_Exercise directions_
Extract from the listing each line in which the word "board" appears.

_Data section_
:::::

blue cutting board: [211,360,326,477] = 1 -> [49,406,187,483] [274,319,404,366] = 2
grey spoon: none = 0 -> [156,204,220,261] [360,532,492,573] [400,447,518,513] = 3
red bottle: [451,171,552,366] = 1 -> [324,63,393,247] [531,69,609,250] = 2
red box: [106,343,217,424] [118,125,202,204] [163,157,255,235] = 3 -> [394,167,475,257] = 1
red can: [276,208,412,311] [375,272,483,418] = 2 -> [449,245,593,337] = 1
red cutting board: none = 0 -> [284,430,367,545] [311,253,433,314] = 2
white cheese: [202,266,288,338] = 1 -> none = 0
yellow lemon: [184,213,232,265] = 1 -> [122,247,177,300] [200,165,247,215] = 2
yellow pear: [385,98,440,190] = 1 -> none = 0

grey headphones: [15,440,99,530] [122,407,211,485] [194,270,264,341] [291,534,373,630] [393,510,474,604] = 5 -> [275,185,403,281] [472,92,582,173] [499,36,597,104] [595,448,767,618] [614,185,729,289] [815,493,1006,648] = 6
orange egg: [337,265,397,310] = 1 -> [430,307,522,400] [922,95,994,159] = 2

:::::

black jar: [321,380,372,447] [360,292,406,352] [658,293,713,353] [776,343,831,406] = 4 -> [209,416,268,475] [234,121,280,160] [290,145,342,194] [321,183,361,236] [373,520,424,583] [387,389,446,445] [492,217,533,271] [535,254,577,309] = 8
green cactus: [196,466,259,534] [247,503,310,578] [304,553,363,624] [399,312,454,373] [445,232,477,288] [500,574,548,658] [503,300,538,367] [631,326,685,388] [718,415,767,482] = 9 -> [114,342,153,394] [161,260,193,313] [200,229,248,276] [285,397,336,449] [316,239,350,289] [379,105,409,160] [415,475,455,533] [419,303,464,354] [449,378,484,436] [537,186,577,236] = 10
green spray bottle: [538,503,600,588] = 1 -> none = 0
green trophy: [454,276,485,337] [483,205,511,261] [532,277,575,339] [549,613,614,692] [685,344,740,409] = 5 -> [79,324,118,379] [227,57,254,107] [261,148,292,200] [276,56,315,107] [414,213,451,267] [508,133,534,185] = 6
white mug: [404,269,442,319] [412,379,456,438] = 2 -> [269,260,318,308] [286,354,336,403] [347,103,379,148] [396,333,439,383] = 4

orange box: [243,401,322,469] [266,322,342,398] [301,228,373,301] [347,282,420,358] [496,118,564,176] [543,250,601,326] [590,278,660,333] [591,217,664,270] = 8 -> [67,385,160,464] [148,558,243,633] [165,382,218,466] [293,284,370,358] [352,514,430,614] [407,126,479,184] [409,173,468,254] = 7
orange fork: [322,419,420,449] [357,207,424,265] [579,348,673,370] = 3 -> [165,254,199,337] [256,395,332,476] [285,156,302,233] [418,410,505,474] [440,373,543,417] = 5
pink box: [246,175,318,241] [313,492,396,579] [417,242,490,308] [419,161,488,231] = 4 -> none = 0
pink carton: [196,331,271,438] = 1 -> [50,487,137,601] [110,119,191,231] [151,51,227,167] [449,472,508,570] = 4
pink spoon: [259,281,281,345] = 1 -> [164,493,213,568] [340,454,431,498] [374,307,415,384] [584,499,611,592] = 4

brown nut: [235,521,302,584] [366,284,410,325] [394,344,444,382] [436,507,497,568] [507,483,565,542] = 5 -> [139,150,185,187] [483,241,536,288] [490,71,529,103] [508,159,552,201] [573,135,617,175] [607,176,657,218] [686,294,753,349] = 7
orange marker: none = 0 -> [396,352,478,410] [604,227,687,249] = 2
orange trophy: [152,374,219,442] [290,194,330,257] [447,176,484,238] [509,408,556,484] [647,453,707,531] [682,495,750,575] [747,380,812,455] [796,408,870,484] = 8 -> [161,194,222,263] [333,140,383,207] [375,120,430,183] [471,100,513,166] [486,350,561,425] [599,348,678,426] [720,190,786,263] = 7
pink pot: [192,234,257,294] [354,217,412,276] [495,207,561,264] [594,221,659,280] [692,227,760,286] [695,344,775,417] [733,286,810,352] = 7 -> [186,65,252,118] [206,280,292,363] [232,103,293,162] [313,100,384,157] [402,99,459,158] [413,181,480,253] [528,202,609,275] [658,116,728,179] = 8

:::::

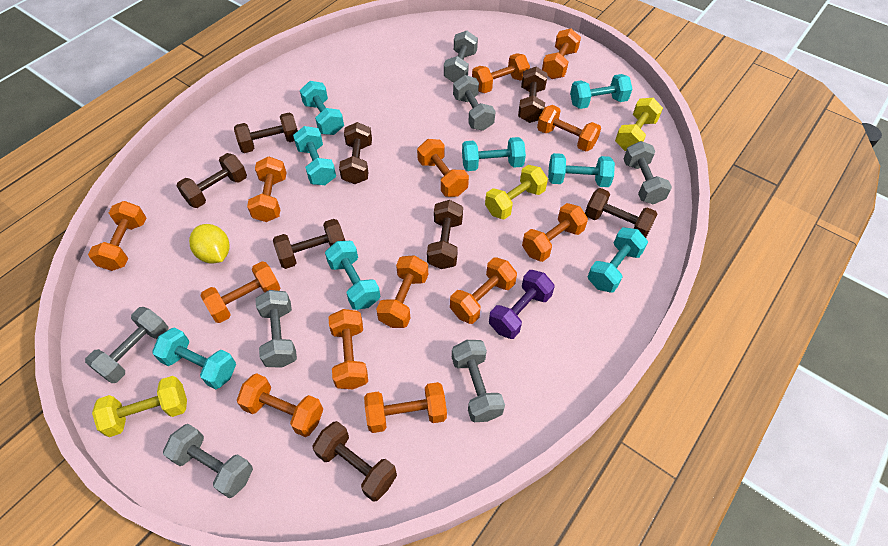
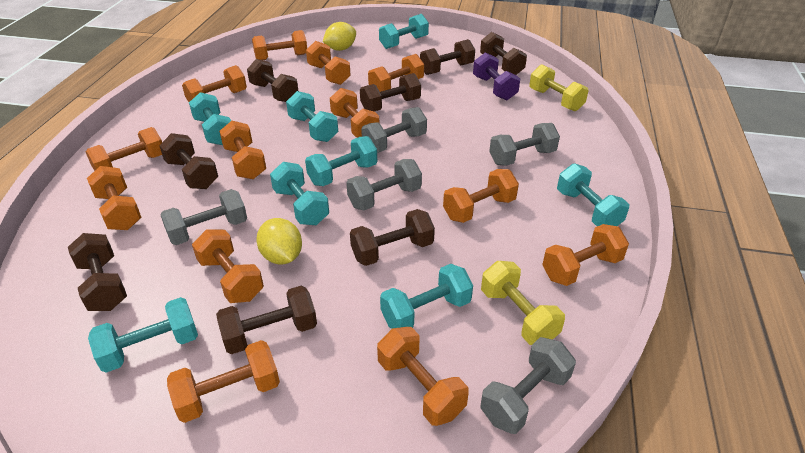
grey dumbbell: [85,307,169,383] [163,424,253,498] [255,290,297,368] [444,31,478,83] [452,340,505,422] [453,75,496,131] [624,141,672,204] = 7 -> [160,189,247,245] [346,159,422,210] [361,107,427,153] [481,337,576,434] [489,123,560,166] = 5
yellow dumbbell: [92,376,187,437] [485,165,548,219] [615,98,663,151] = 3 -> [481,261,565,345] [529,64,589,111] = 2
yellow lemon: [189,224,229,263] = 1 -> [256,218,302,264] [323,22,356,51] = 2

:::::

_Task answer_
blue cutting board: [211,360,326,477] = 1 -> [49,406,187,483] [274,319,404,366] = 2
red cutting board: none = 0 -> [284,430,367,545] [311,253,433,314] = 2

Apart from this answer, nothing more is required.